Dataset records
__________________________________________________
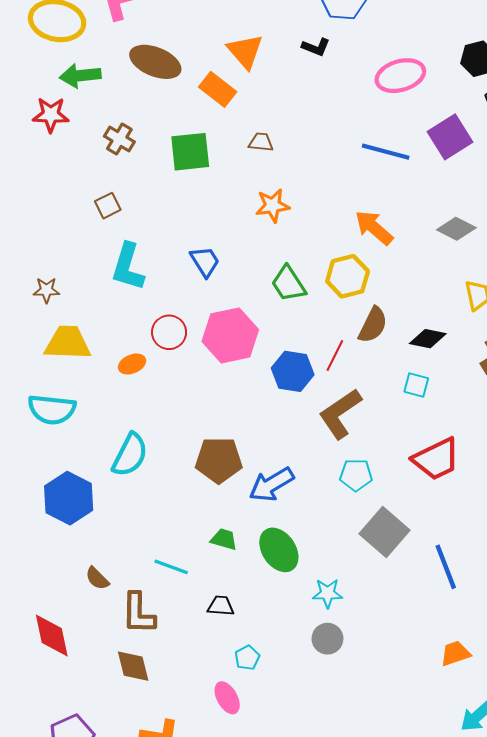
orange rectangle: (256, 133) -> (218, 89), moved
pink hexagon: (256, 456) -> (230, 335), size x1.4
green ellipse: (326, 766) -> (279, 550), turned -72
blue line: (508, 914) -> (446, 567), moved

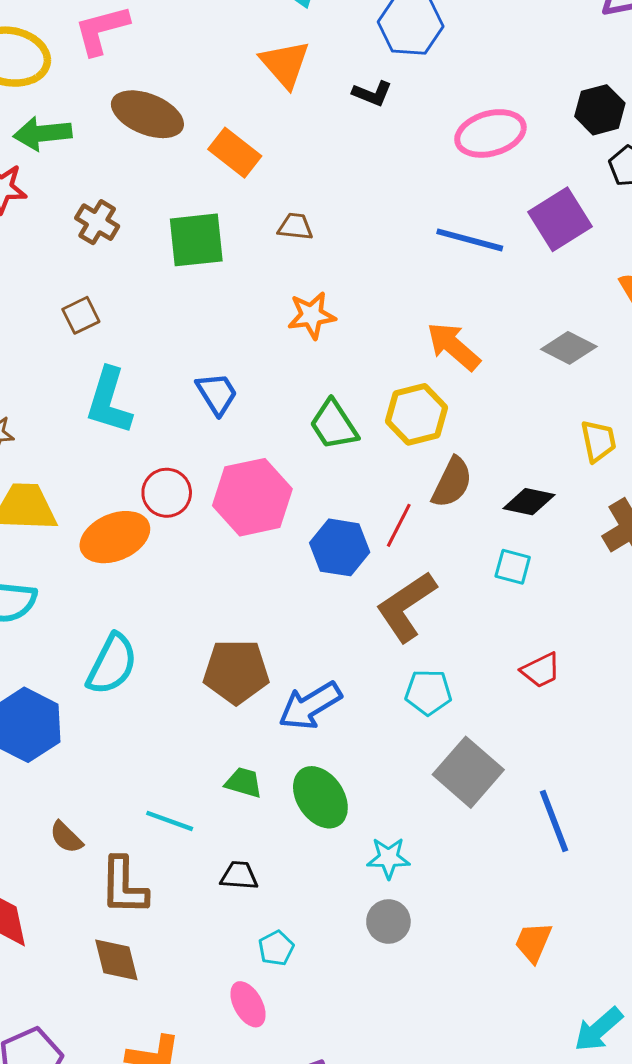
orange triangle: (245, 51) -> (285, 64), moved
orange ellipse: (132, 364) -> (115, 537), size x1.8
red trapezoid: (436, 459) -> (541, 670), size x0.6
orange trapezoid: (455, 653) -> (533, 942), moved, turned -48

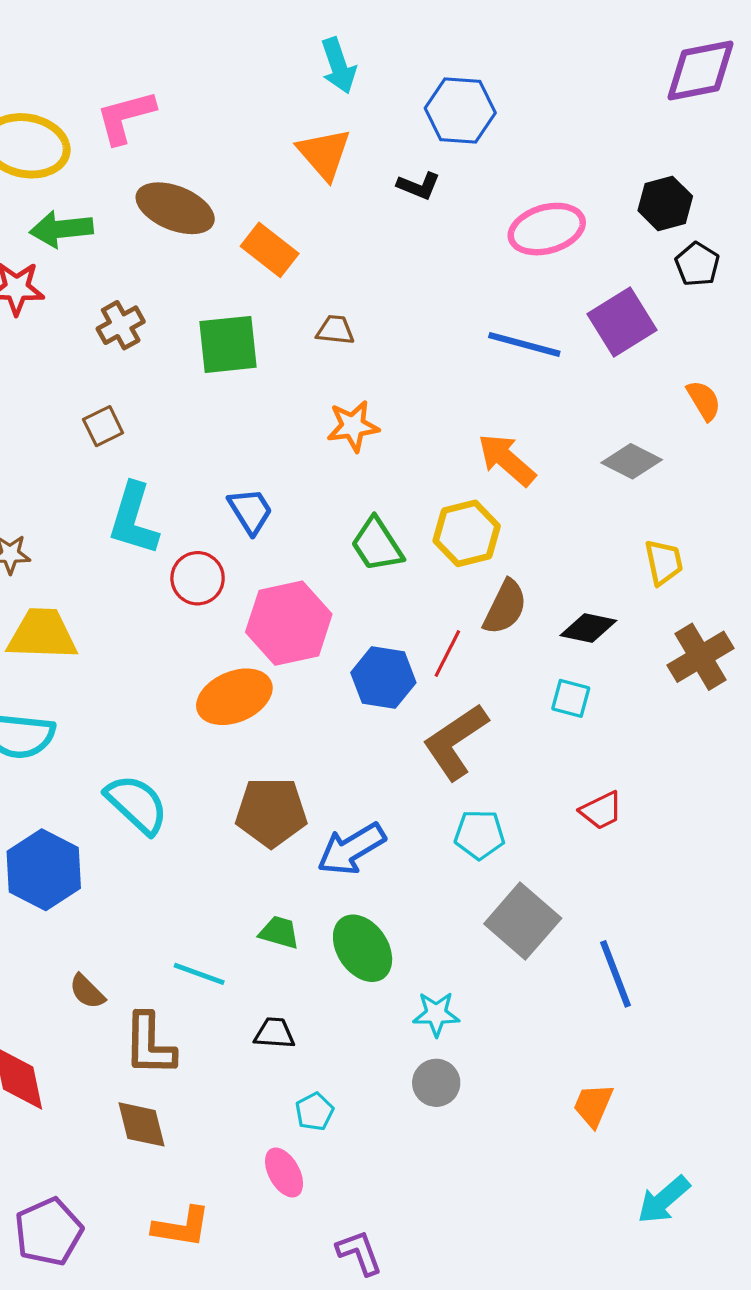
brown cross: (97, 222) -> (121, 325), turned 30
red circle: (167, 493) -> (198, 578), moved
orange ellipse: (115, 537) -> (234, 697), moved
cyan semicircle: (112, 664) -> (137, 804), turned -74

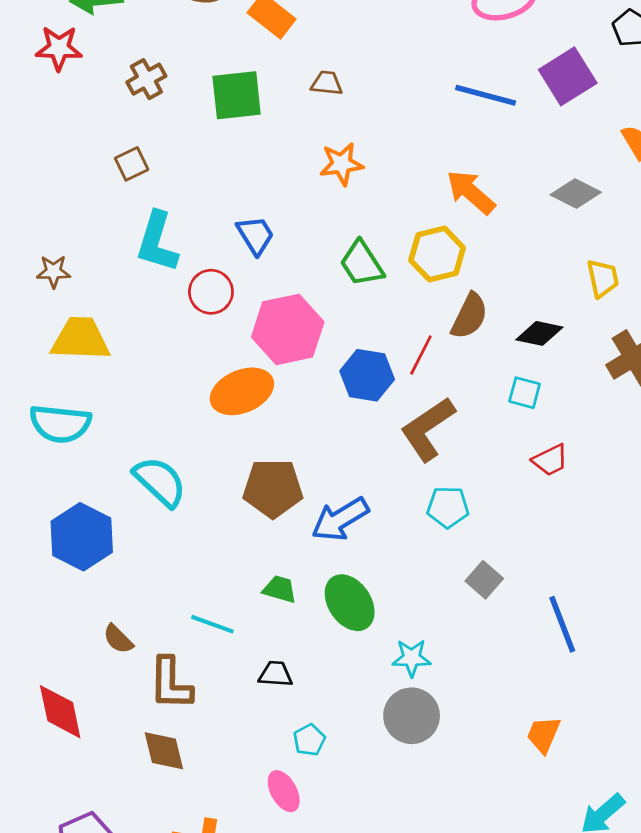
red trapezoid: (601, 811) -> (550, 460), moved
gray square: (523, 921) -> (484, 580), size x0.6
gray circle: (436, 1083) -> (412, 716), size x1.4

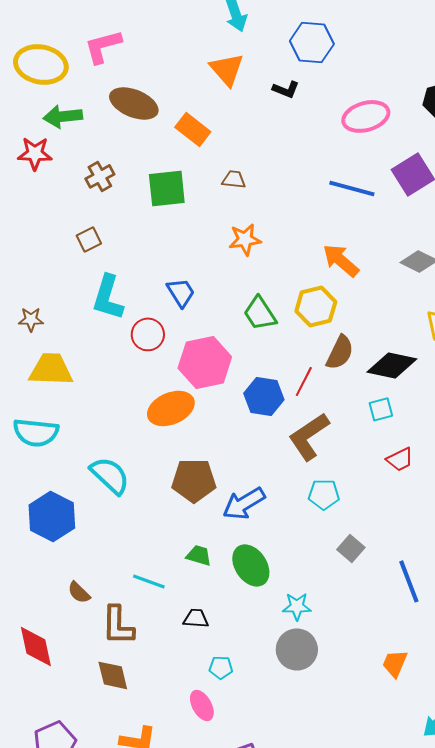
black diamond: (539, 333) -> (392, 365), size x1.4
cyan square: (525, 393) -> (381, 409), turned -30
cyan pentagon: (309, 740) -> (221, 667), turned 30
__________________________________________________
[GOAL OF THE EXERCISE] Apart from the pictures, the entries above are to be repeated in full and exactly.

[OUTPUT FOR THIS TASK]
orange rectangle: (256, 133) -> (218, 89), moved
pink hexagon: (256, 456) -> (230, 335), size x1.4
green ellipse: (326, 766) -> (279, 550), turned -72
blue line: (508, 914) -> (446, 567), moved

orange triangle: (245, 51) -> (285, 64), moved
orange ellipse: (132, 364) -> (115, 537), size x1.8
red trapezoid: (436, 459) -> (541, 670), size x0.6
orange trapezoid: (455, 653) -> (533, 942), moved, turned -48

brown cross: (97, 222) -> (121, 325), turned 30
red circle: (167, 493) -> (198, 578), moved
orange ellipse: (115, 537) -> (234, 697), moved
cyan semicircle: (112, 664) -> (137, 804), turned -74

red trapezoid: (601, 811) -> (550, 460), moved
gray square: (523, 921) -> (484, 580), size x0.6
gray circle: (436, 1083) -> (412, 716), size x1.4

black diamond: (539, 333) -> (392, 365), size x1.4
cyan square: (525, 393) -> (381, 409), turned -30
cyan pentagon: (309, 740) -> (221, 667), turned 30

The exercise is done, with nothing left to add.